* **Data to use**:

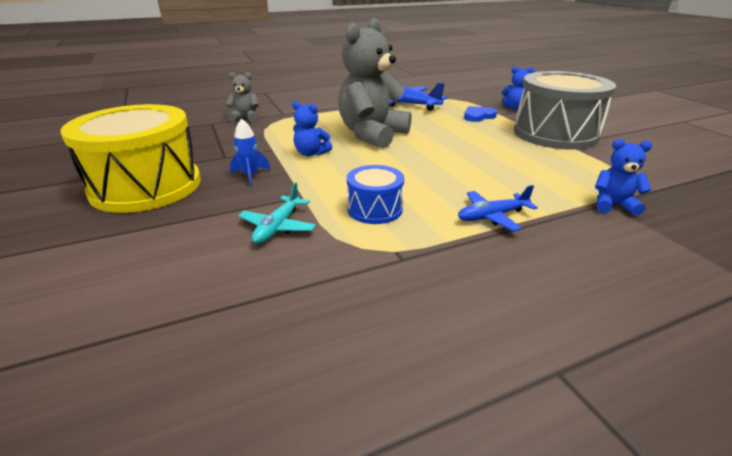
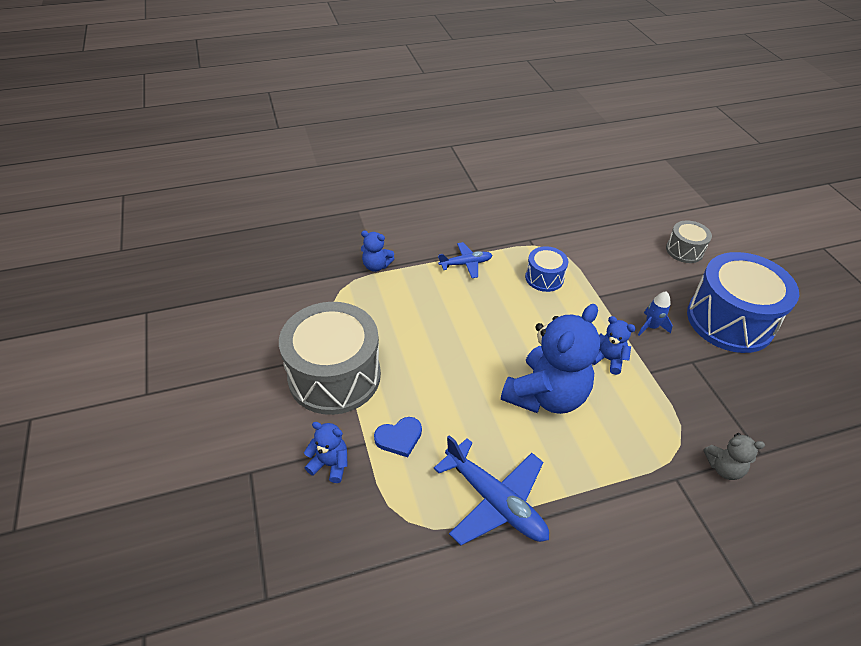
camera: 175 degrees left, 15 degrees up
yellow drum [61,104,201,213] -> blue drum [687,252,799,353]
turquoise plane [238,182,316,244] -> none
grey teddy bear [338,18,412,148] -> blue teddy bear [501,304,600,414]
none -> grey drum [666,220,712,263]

* **Task statement**: Counting the line that contains "yellow drum [61,104,201,213]" as the first, copy exactly every line through the end of the records, and nothing else.

* **Solution**:
yellow drum [61,104,201,213] -> blue drum [687,252,799,353]
turquoise plane [238,182,316,244] -> none
grey teddy bear [338,18,412,148] -> blue teddy bear [501,304,600,414]
none -> grey drum [666,220,712,263]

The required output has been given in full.